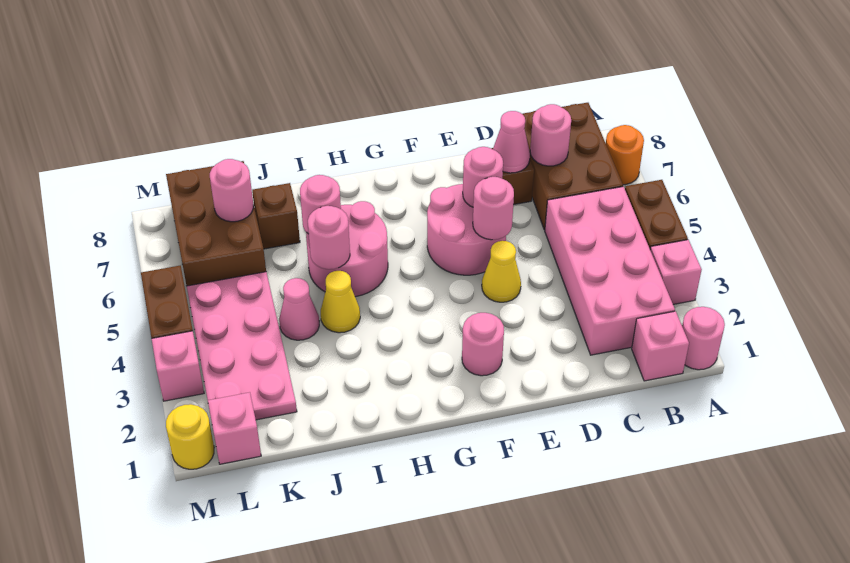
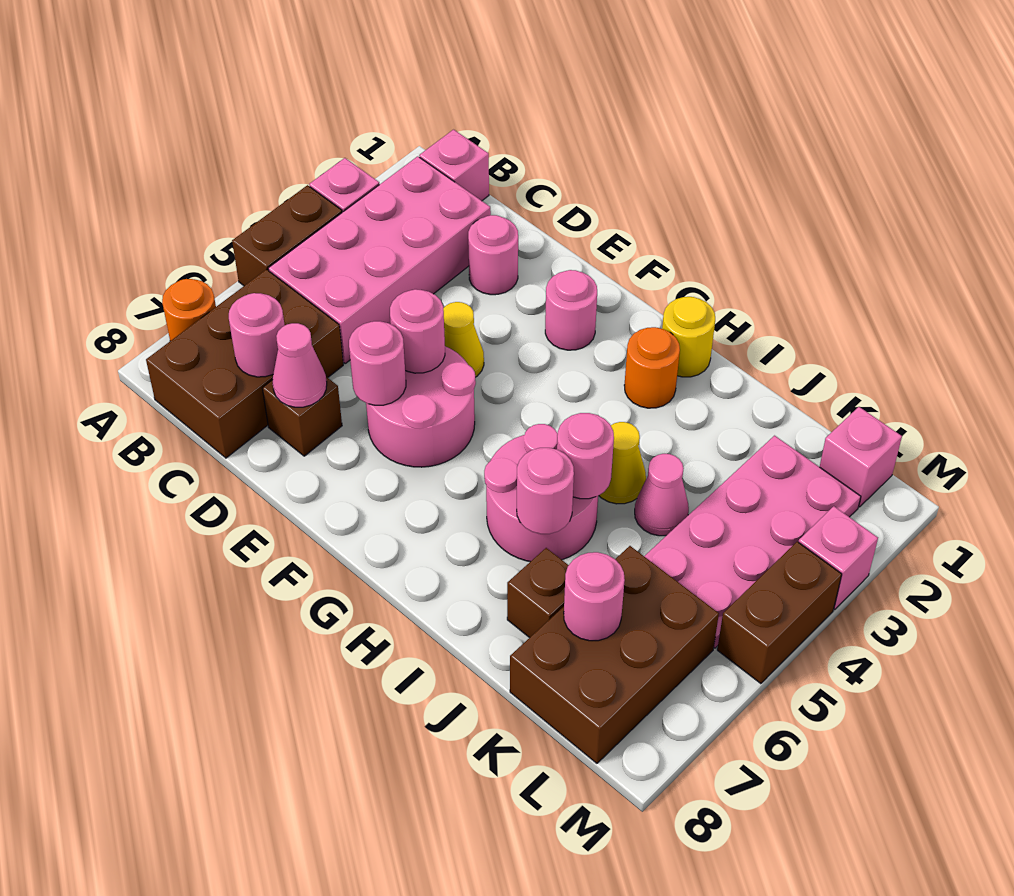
pink round brick A1 level 1 -> pink round brick D2 level 1
none -> orange round brick H2 level 1
yellow round brick M1 level 1 -> yellow round brick H1 level 1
..............................
=== Instructions to follow ===
Everything in the data above should be set down again exactly, except the pictures.

=== Exercise answer ===
pink round brick A1 level 1 -> pink round brick D2 level 1
none -> orange round brick H2 level 1
yellow round brick M1 level 1 -> yellow round brick H1 level 1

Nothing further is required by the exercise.